Requirement :: Write out again, exactly, the lines below starting at the one with "(274, 271) = (392, 244): blue" and ending at the one with "(297, 173) = (493, 173): none -> red gift".

Task material ::
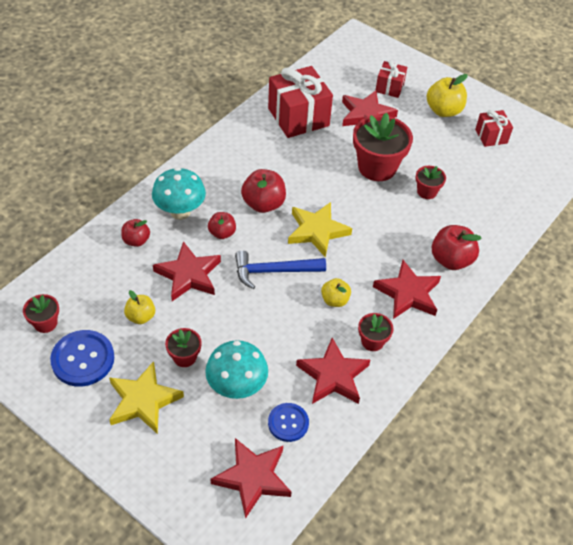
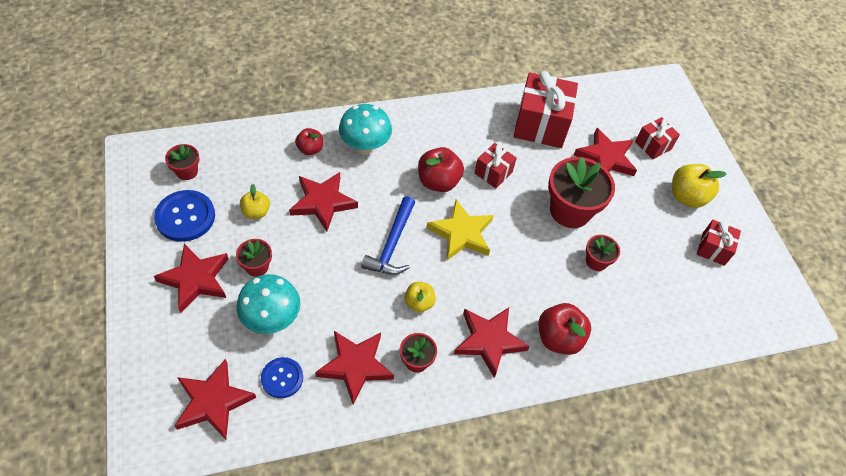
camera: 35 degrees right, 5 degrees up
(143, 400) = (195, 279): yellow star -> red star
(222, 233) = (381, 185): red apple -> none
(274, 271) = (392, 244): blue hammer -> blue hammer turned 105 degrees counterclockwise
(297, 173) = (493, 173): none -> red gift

--

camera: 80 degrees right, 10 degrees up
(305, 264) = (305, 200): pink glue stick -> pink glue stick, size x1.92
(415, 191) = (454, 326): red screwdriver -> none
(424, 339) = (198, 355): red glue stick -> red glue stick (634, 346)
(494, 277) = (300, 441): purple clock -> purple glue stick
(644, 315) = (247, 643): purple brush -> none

...

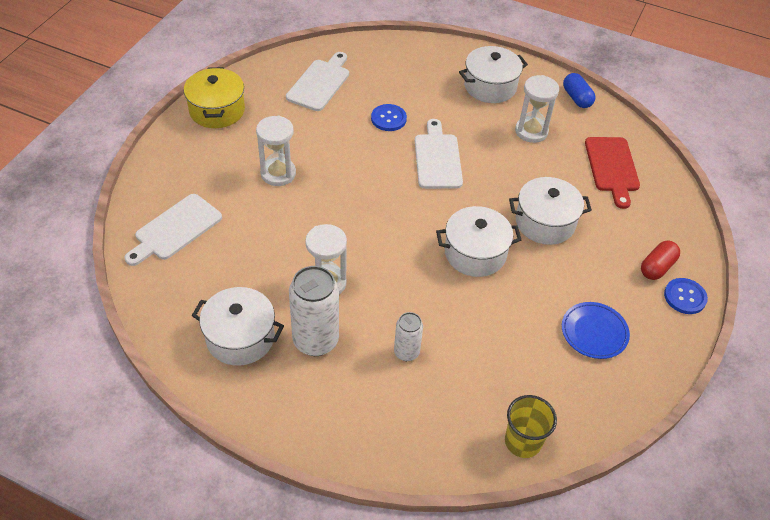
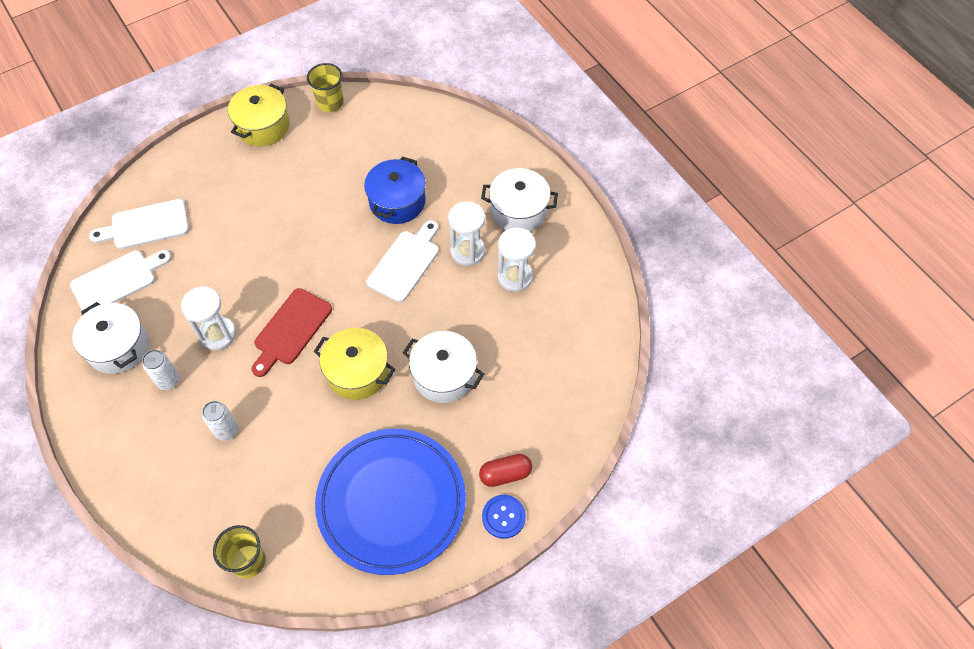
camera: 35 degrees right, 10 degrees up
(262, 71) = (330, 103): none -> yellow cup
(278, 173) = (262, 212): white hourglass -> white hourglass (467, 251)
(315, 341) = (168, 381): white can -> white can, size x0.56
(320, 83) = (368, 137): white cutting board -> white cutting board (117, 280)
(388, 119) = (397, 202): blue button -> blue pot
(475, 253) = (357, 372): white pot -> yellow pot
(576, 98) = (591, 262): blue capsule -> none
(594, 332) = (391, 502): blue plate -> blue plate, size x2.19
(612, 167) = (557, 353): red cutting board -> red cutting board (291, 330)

The answer ::
(274, 271) = (392, 244): blue hammer -> blue hammer turned 105 degrees counterclockwise
(297, 173) = (493, 173): none -> red gift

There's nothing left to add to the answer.